→ **ACTIVITY**
When you transcribe the entries below, keep the wording exact and omit the pictures.

Content starts

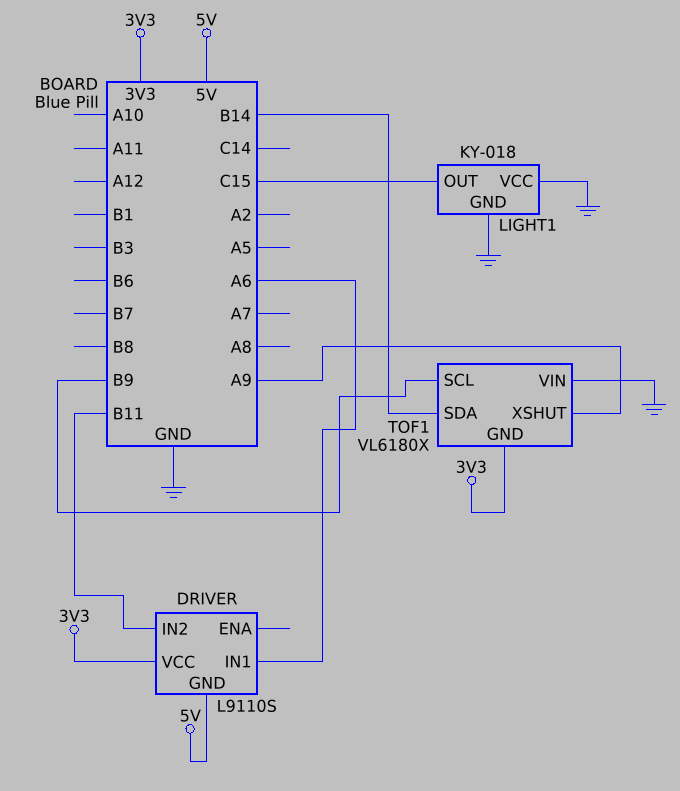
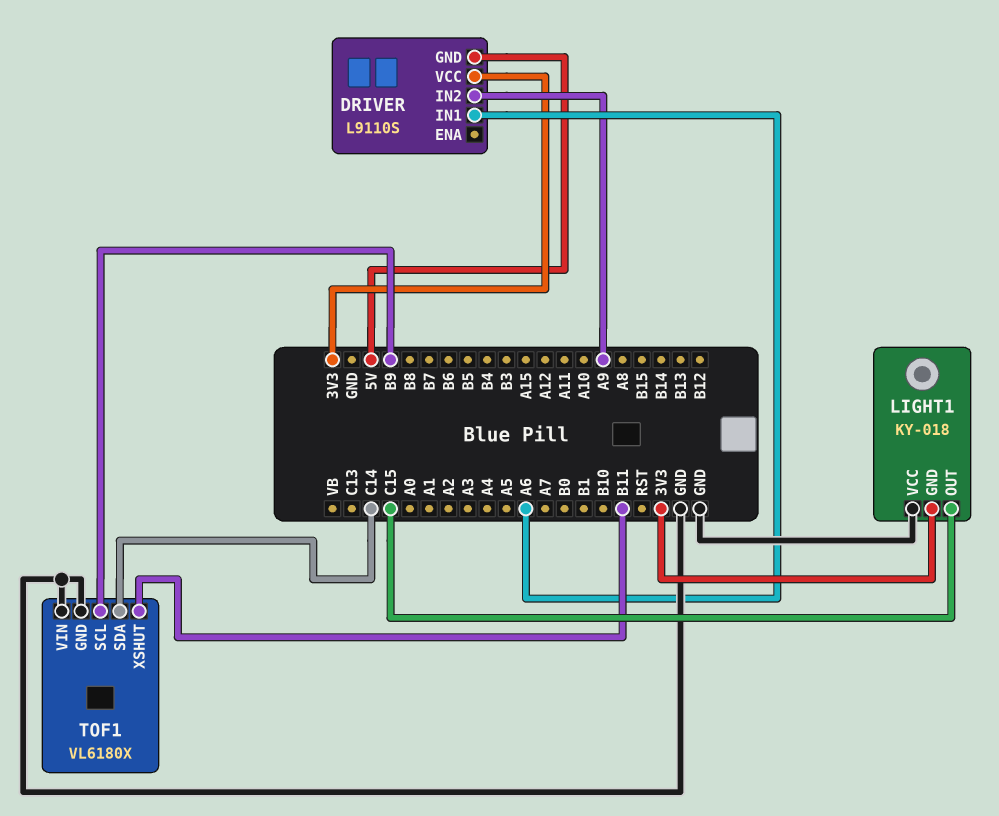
DRIVER pin IN2: B11 -> A9
LIGHT1 pin GND: GND -> 3V3
TOF1 pin GND: 3V3 -> GND
TOF1 pin SDA: B14 -> C14
TOF1 pin XSHUT: A9 -> B11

Content ends

→ **SOLUTION TO THE PROBLEM**
DRIVER pin IN2: B11 -> A9
LIGHT1 pin GND: GND -> 3V3
TOF1 pin GND: 3V3 -> GND
TOF1 pin SDA: B14 -> C14
TOF1 pin XSHUT: A9 -> B11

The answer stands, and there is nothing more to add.